## TASK PROMPT
What lines in the records below contain the string "camera"? Copy every one.

## PROVIDED MATERIAL
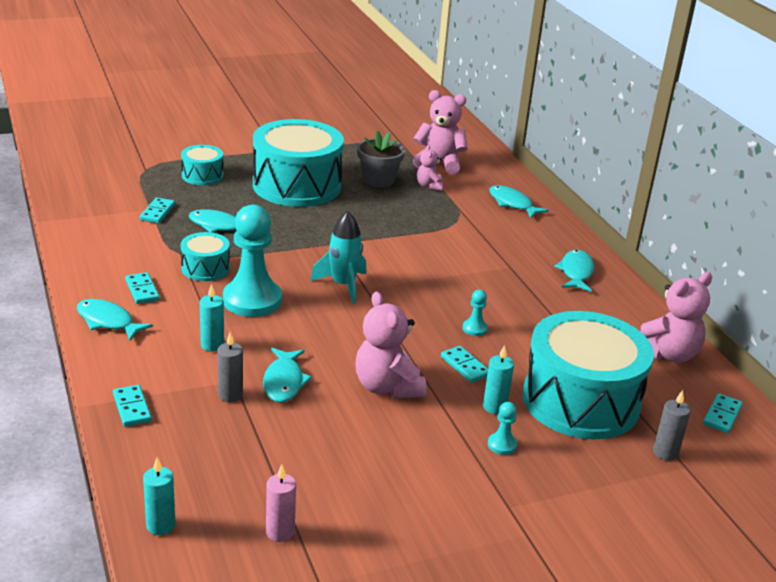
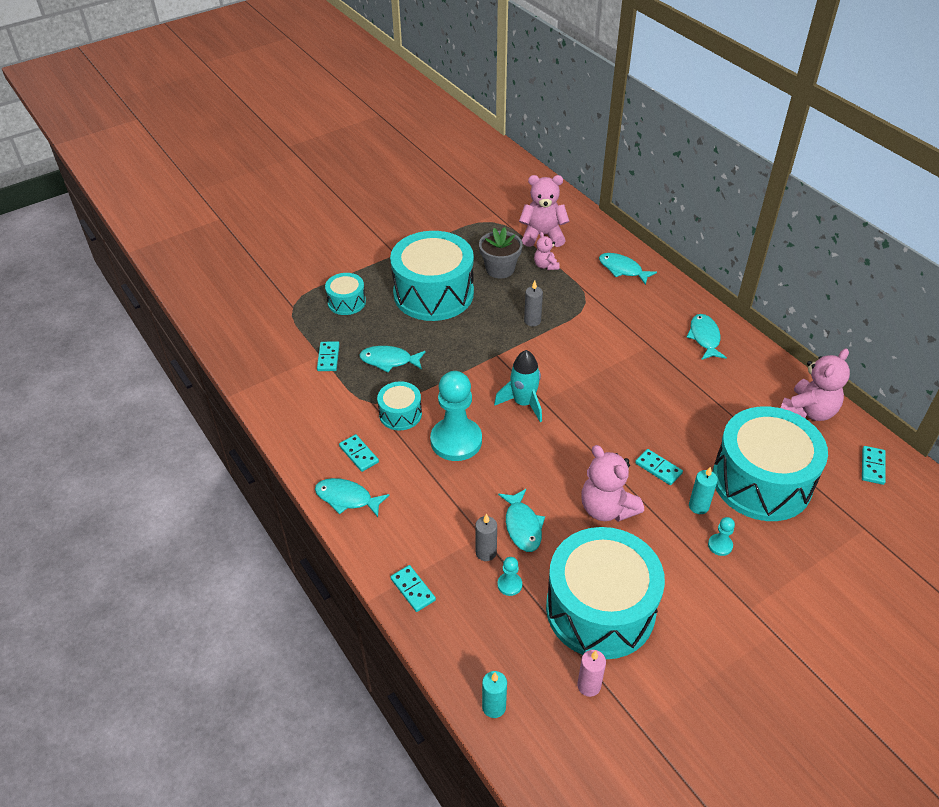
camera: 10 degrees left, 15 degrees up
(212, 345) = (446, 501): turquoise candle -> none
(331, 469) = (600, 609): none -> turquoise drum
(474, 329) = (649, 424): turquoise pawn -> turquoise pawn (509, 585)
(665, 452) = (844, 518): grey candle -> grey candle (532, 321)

---

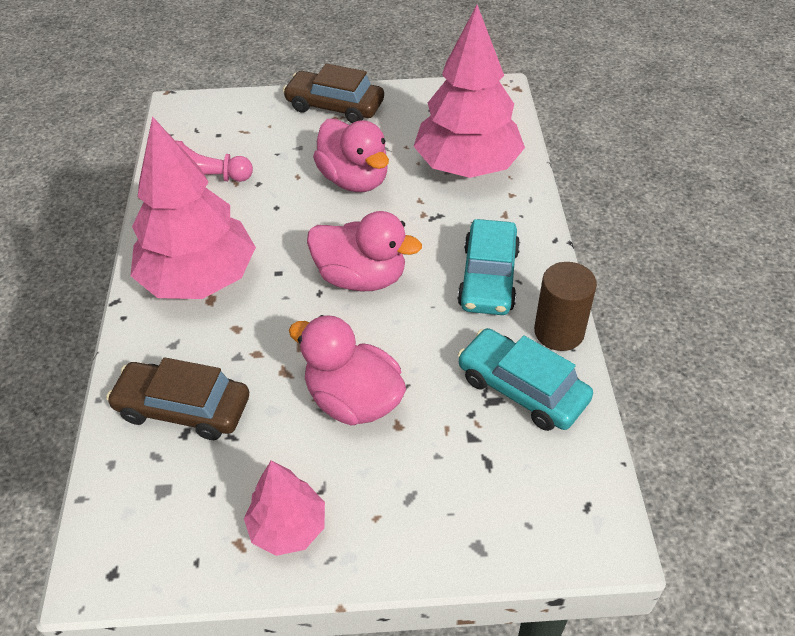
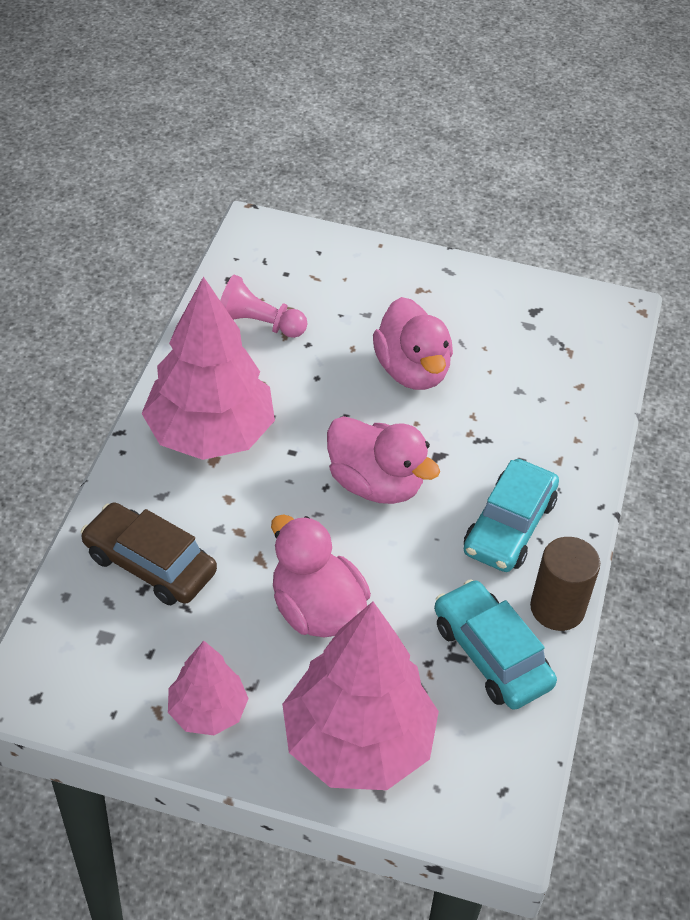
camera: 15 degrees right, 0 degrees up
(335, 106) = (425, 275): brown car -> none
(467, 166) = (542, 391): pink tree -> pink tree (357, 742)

...

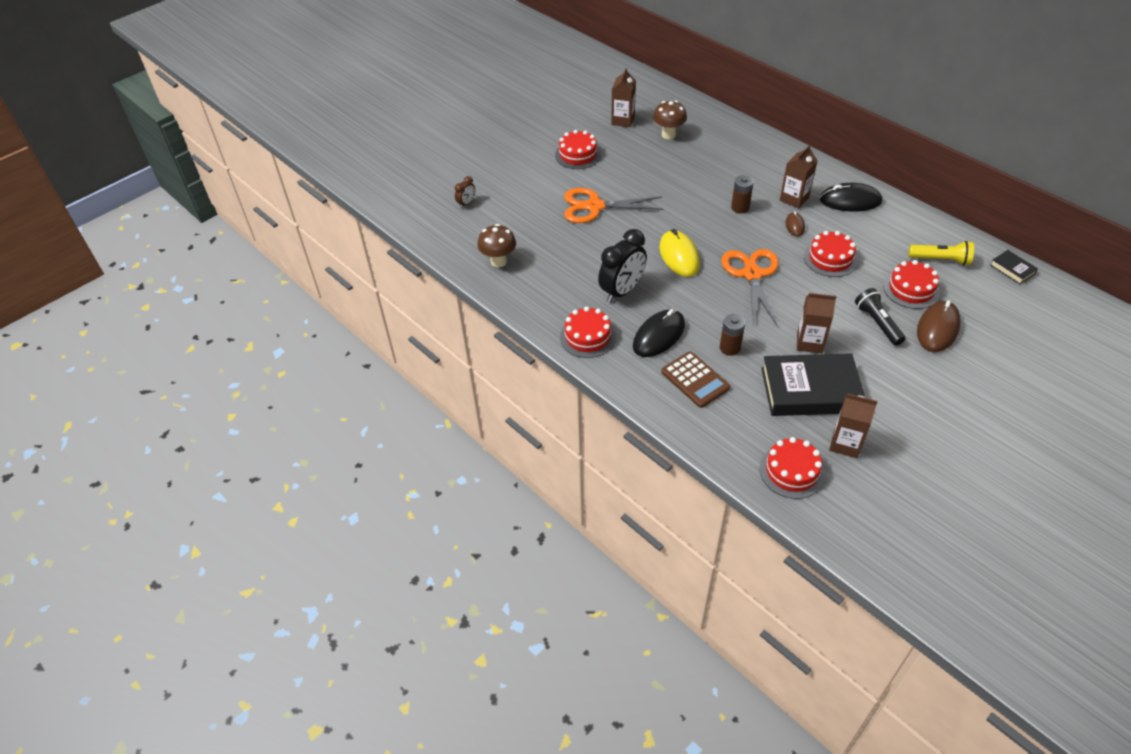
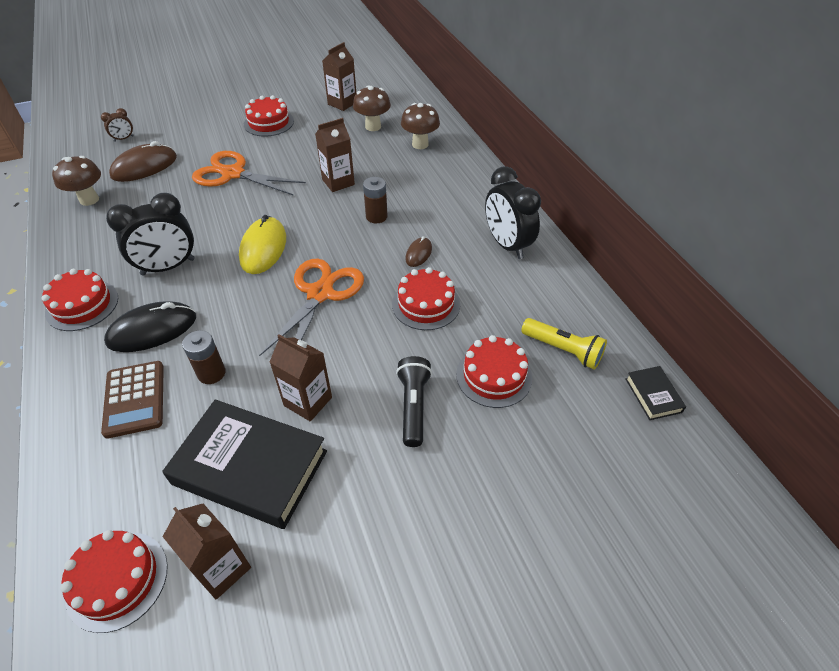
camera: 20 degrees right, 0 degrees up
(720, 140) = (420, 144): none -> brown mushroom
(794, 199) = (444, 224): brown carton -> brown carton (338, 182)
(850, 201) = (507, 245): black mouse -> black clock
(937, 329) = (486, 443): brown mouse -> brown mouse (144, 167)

## ANSWER BOX
camera: 10 degrees left, 15 degrees up
camera: 15 degrees right, 0 degrees up
camera: 20 degrees right, 0 degrees up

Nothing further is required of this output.